WHAT TO PRODUCE — This task calls for copying each line below that contains "none".

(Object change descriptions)
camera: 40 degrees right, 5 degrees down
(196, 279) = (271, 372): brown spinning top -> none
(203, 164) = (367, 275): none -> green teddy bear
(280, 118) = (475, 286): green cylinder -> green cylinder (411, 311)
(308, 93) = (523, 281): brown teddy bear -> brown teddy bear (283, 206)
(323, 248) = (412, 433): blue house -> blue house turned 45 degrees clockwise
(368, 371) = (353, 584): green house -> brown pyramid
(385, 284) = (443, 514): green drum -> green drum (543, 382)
---
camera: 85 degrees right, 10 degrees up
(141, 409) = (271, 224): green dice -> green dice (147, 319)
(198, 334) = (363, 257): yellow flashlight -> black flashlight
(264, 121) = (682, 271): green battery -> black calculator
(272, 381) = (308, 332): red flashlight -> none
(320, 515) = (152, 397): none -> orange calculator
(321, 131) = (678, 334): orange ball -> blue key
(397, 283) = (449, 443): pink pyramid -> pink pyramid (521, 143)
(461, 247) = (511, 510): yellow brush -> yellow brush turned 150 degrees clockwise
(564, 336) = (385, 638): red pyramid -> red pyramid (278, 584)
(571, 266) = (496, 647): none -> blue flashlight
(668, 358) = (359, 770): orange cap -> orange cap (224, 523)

REPLY —
(196, 279) = (271, 372): brown spinning top -> none
(203, 164) = (367, 275): none -> green teddy bear
(272, 381) = (308, 332): red flashlight -> none
(320, 515) = (152, 397): none -> orange calculator
(571, 266) = (496, 647): none -> blue flashlight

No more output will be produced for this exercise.